(Two-dimensional motion records)
§

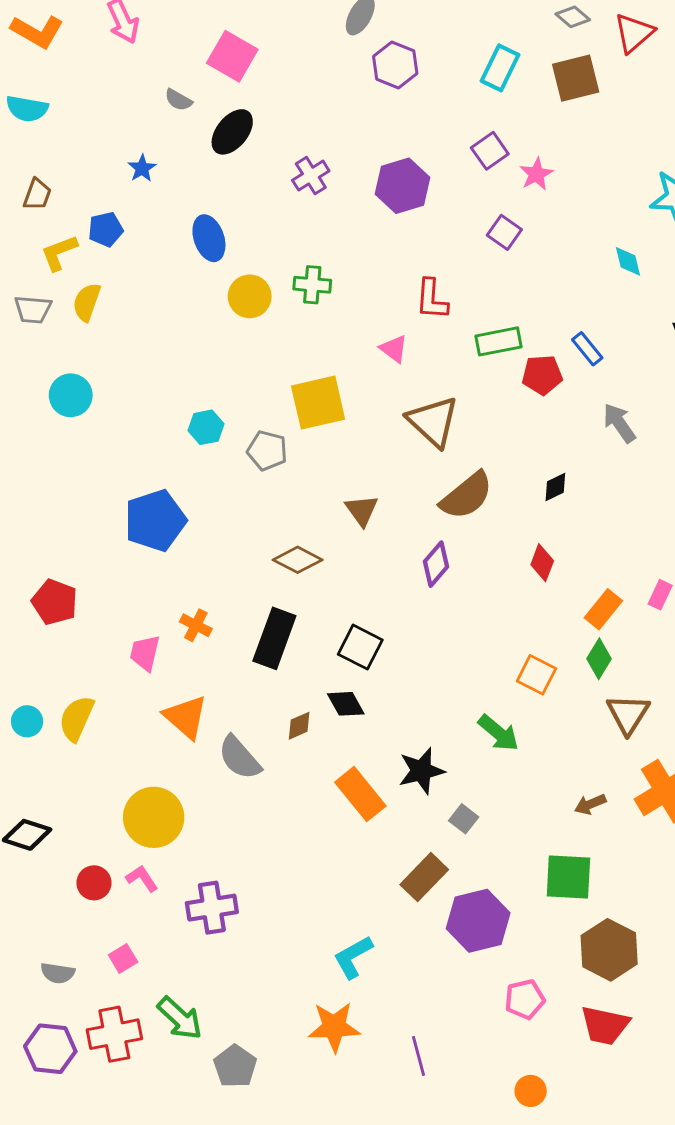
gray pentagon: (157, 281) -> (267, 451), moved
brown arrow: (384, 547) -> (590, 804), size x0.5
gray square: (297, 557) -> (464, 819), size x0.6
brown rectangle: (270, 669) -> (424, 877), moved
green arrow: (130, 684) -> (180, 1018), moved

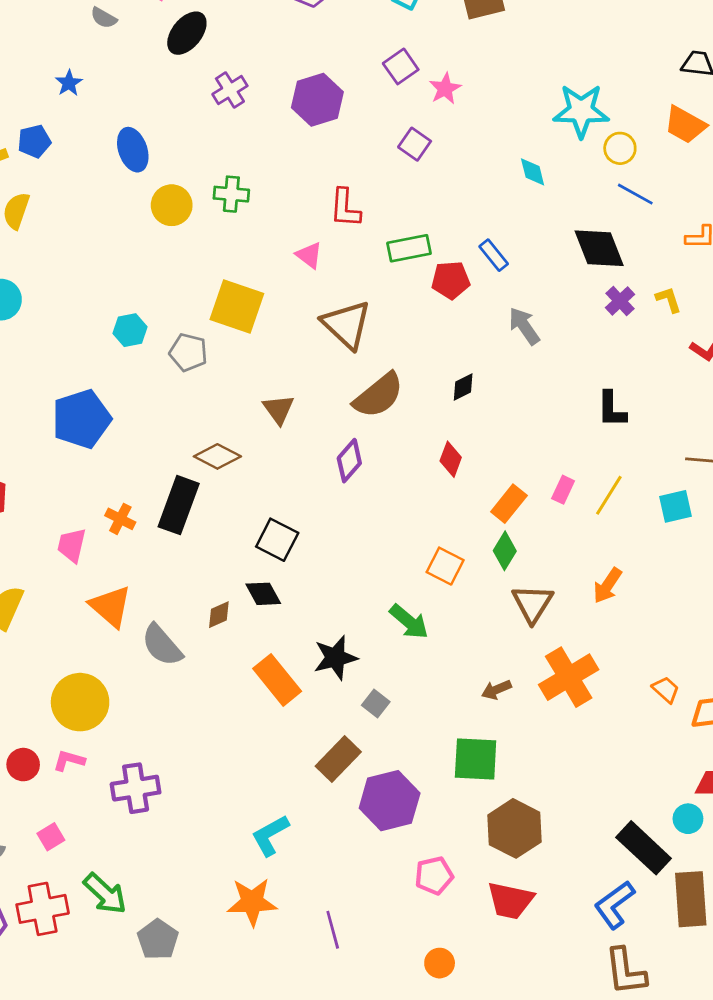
black ellipse: (232, 132) -> (187, 33), moved
yellow square: (318, 403) -> (237, 307), turned 32
black rectangle: (274, 638) -> (179, 505), moved
pink L-shape: (142, 878) -> (69, 760), turned -40

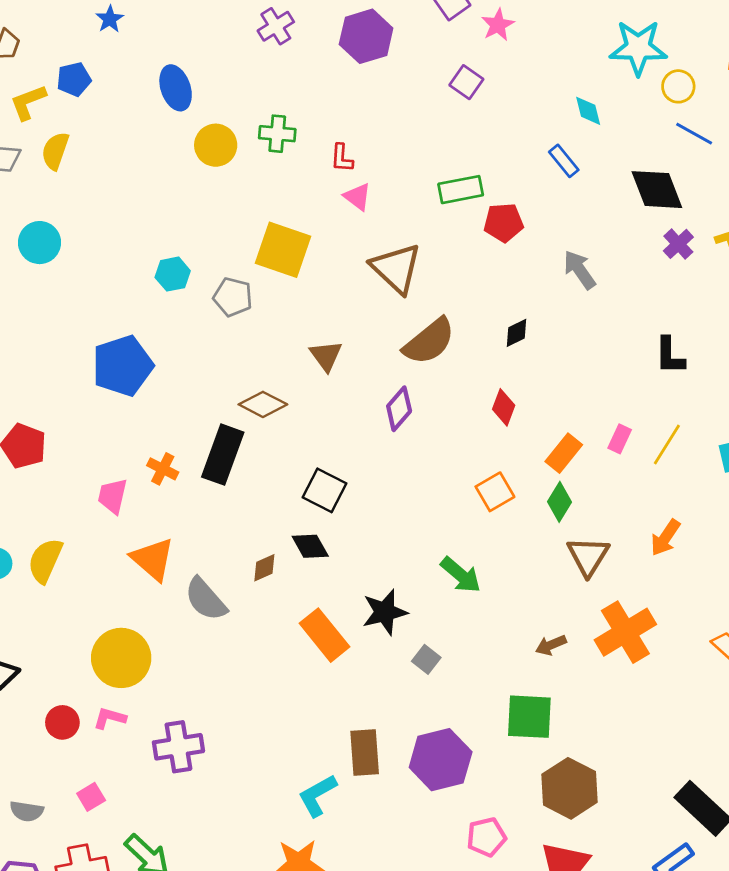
red L-shape: (345, 208) -> (342, 158), moved, size x0.7
blue rectangle: (494, 255) -> (564, 161), moved
orange square: (445, 566) -> (495, 492), moved, turned 33
brown rectangle: (338, 759) -> (365, 752), moved, turned -48

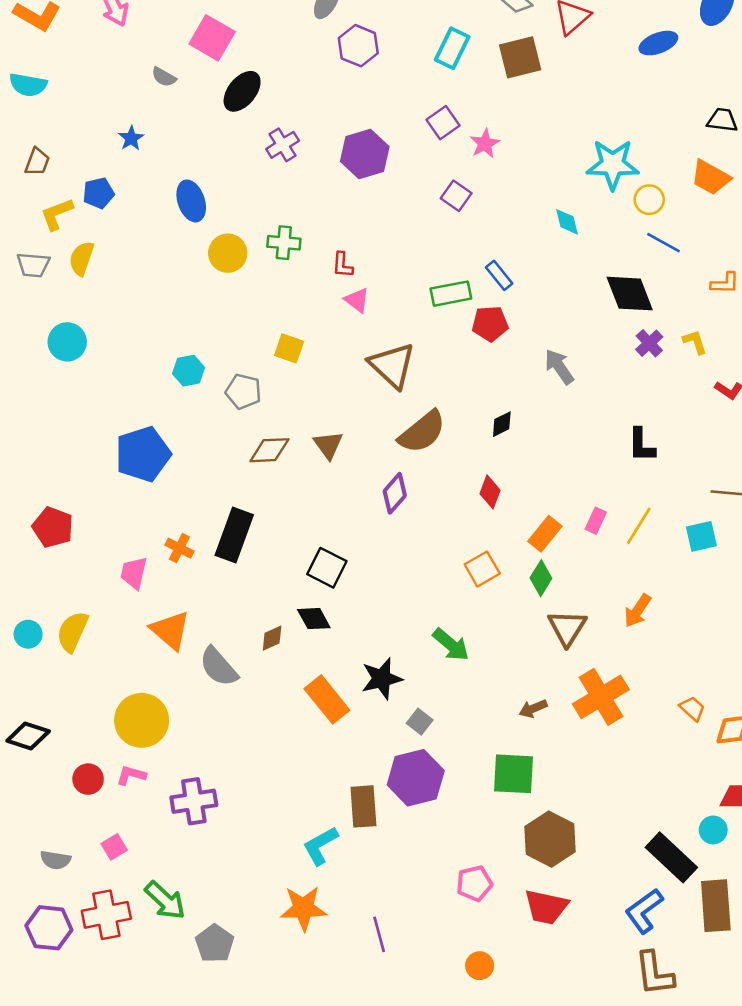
blue rectangle: (564, 161) -> (499, 275), moved
yellow square: (283, 250) -> (289, 348), size x0.6
brown diamond: (263, 404) -> (269, 450), moved, turned -30
purple hexagon: (441, 760) -> (416, 778), moved

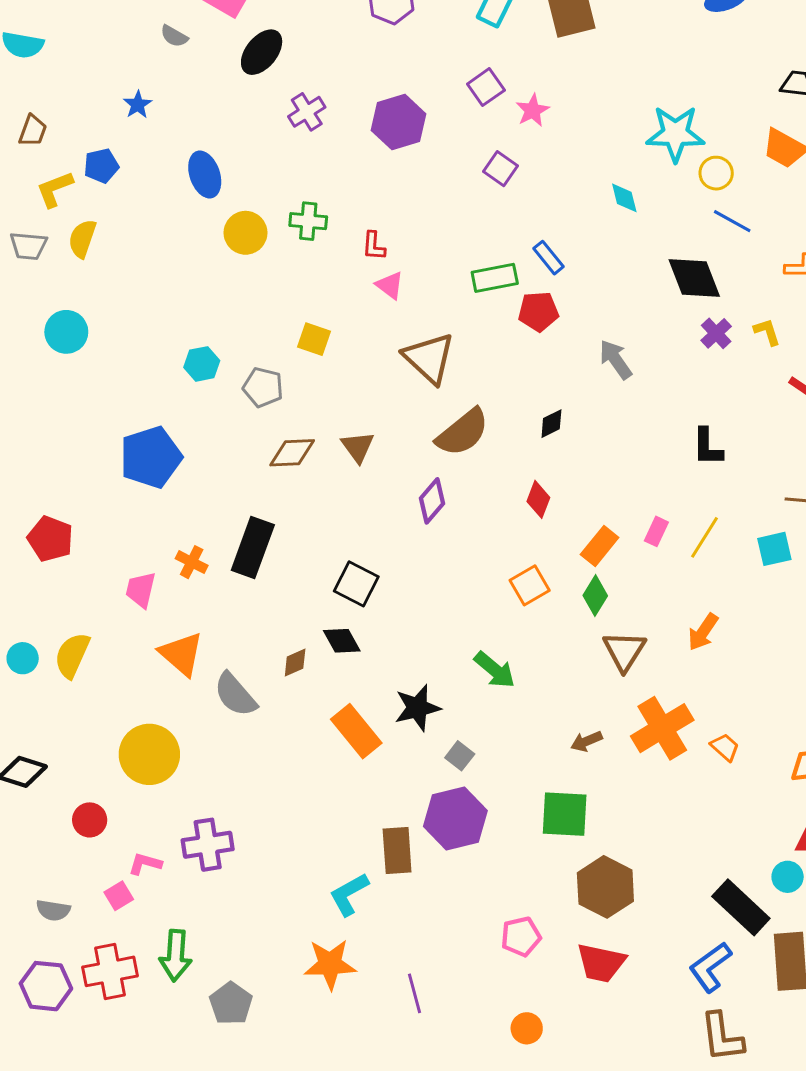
orange trapezoid: (692, 709) -> (725, 747), moved
pink L-shape: (131, 775) -> (145, 864), moved
green arrow: (165, 900) -> (176, 955), turned 51

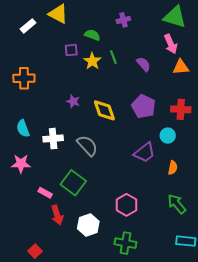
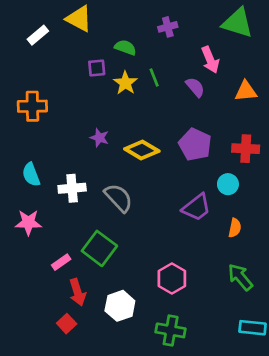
pink arrow: (171, 44) -> (210, 60), moved
yellow diamond: (104, 110) -> (142, 150), turned -40
pink rectangle: (45, 193) -> (61, 262), turned -64
red square: (35, 251) -> (67, 324), moved

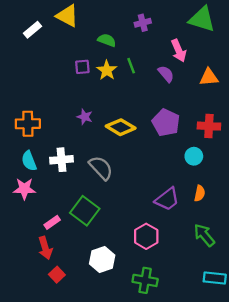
purple square: (97, 68) -> (82, 67), moved
orange cross: (32, 106) -> (28, 124), moved
cyan semicircle: (31, 175) -> (29, 161), moved
purple trapezoid: (196, 207) -> (167, 199), moved
red arrow: (78, 292) -> (45, 248), moved

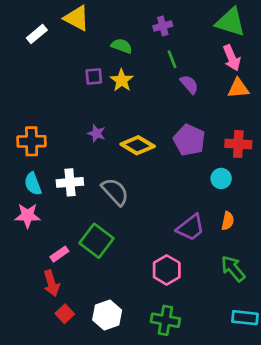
pink arrow: (179, 51) -> (232, 58), moved
green line: (131, 66) -> (172, 59), moved
white hexagon: (102, 260) -> (107, 315), moved

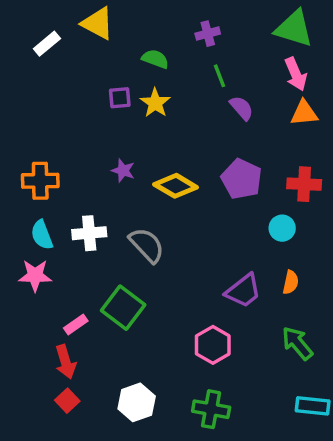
red square: (65, 314) -> (67, 401), moved

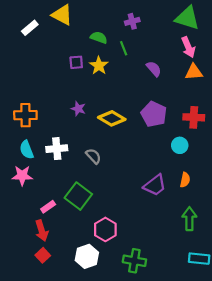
green line: (220, 76) -> (124, 48), moved
gray semicircle: (147, 245) -> (93, 156), size x0.7
green arrow: (297, 343) -> (189, 219), turned 40
pink hexagon: (213, 345) -> (105, 229), moved

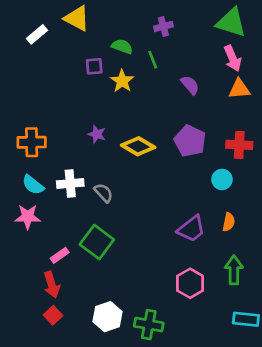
purple square: (76, 62) -> (94, 66), moved
cyan semicircle: (27, 150) -> (33, 185), turned -30
gray semicircle: (93, 156) -> (104, 193), moved
pink hexagon: (105, 229) -> (190, 283), moved
green cross: (134, 261) -> (149, 325), moved

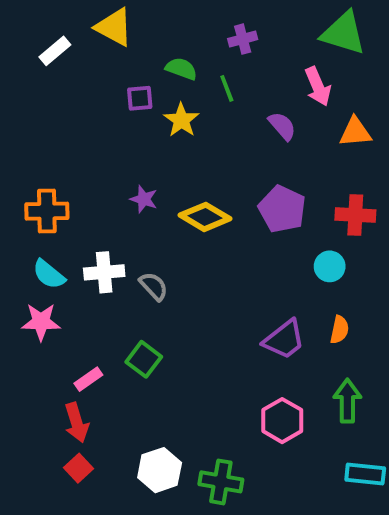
pink arrow: (233, 58) -> (318, 86), moved
green square: (97, 242) -> (144, 359), size x0.7

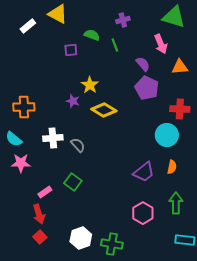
yellow star: (181, 120) -> (90, 85), moved
purple pentagon: (282, 209) -> (147, 88), moved
cyan circle: (330, 266) -> (167, 135), size x1.5
cyan semicircle: (49, 274) -> (14, 139), moved

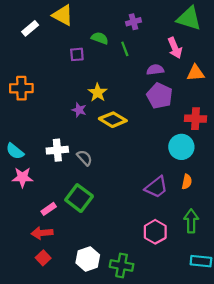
purple semicircle: (143, 64) -> (155, 70), turned -56
orange cross: (24, 107) -> (21, 88), moved
green square: (73, 182) -> (79, 198), size x1.4
red arrow: (39, 214) -> (42, 233), turned 102

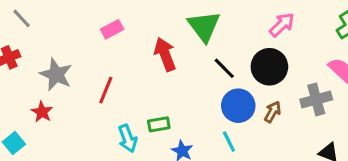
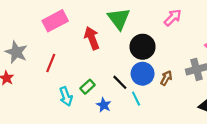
pink rectangle: (112, 29) -> (55, 21), size x1.6
black circle: (269, 67) -> (143, 47), moved
black line: (224, 68) -> (120, 82), moved
green rectangle: (159, 124) -> (87, 87), turned -32

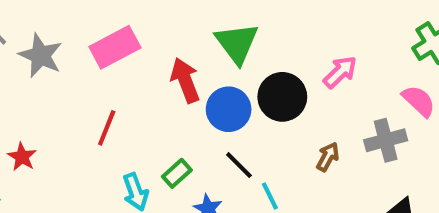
pink arrow: (173, 18) -> (340, 72), moved
gray star: (16, 52) -> (41, 56), moved
blue circle: (143, 74) -> (229, 109), moved

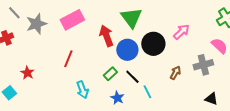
gray star: (41, 56) -> (36, 24), turned 30
green rectangle: (177, 173) -> (110, 74), moved

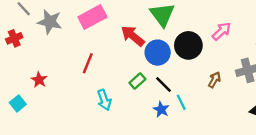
gray star: (36, 24) -> (50, 22), turned 30
red arrow: (106, 36) -> (133, 36), turned -30
blue star: (117, 98) -> (161, 109), moved

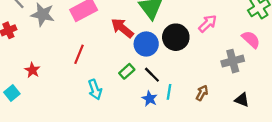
brown arrow: (214, 80) -> (202, 93), moved
cyan line: (181, 102) -> (169, 92), turned 35

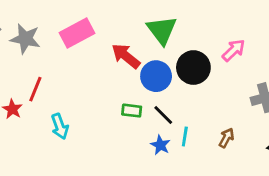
red line: (79, 54) -> (35, 89), moved
green rectangle: (127, 71) -> (132, 111), turned 49
cyan arrow: (95, 90) -> (60, 126), moved

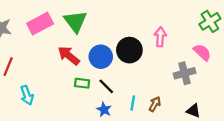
green triangle: (162, 30) -> (75, 21), moved
pink arrow: (234, 50) -> (160, 37), turned -42
red arrow: (126, 56) -> (69, 56), moved
cyan line: (185, 136) -> (133, 103), moved

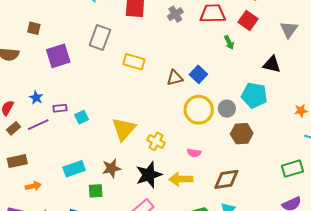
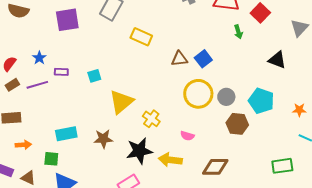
cyan pentagon: (254, 95) -> (261, 101), moved
cyan square: (82, 117) -> (94, 76), moved
green square: (96, 191) -> (51, 159), moved

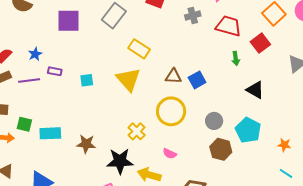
black triangle: (277, 60) -> (255, 90), moved
yellow circle: (198, 94) -> (171, 111), moved
yellow triangle: (121, 102) -> (128, 80), moved, turned -40
green square: (51, 159) -> (24, 124), moved

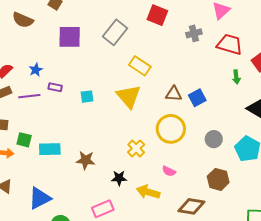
brown hexagon: (221, 149) -> (218, 179), moved
black star: (120, 161) -> (119, 178), size x0.6

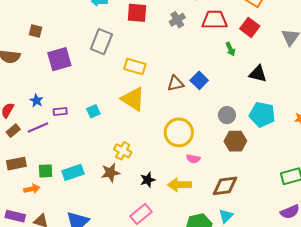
yellow circle: (171, 129) -> (179, 132), moved
yellow cross: (136, 148) -> (123, 151), moved
brown hexagon: (218, 179) -> (235, 141), moved

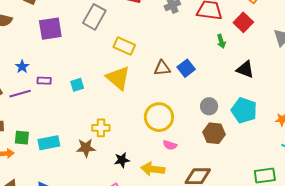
yellow cross: (123, 151) -> (101, 128), turned -36

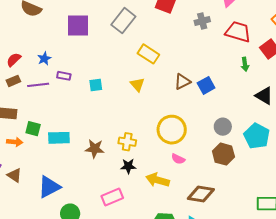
brown triangle: (162, 68) -> (182, 82), turned -30
yellow triangle: (118, 78) -> (137, 85), size x0.6
yellow cross: (101, 128) -> (127, 142), moved

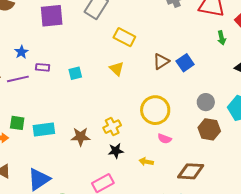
yellow cross: (127, 142) -> (112, 127), turned -30
yellow arrow: (158, 180) -> (146, 162), size x0.6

§

=== TASK DESCRIPTION ===
Give again, word for word, every line from the top of the entries above to the line holding "blue rectangle: (494, 255)", both included. Leave the pictures out.

=== RESPONSE BELOW ===
gray pentagon: (157, 281) -> (267, 451), moved
brown arrow: (384, 547) -> (590, 804), size x0.5
gray square: (297, 557) -> (464, 819), size x0.6
brown rectangle: (270, 669) -> (424, 877), moved
green arrow: (130, 684) -> (180, 1018), moved

black ellipse: (232, 132) -> (187, 33), moved
yellow square: (318, 403) -> (237, 307), turned 32
black rectangle: (274, 638) -> (179, 505), moved
pink L-shape: (142, 878) -> (69, 760), turned -40

red L-shape: (345, 208) -> (342, 158), moved, size x0.7
blue rectangle: (494, 255) -> (564, 161), moved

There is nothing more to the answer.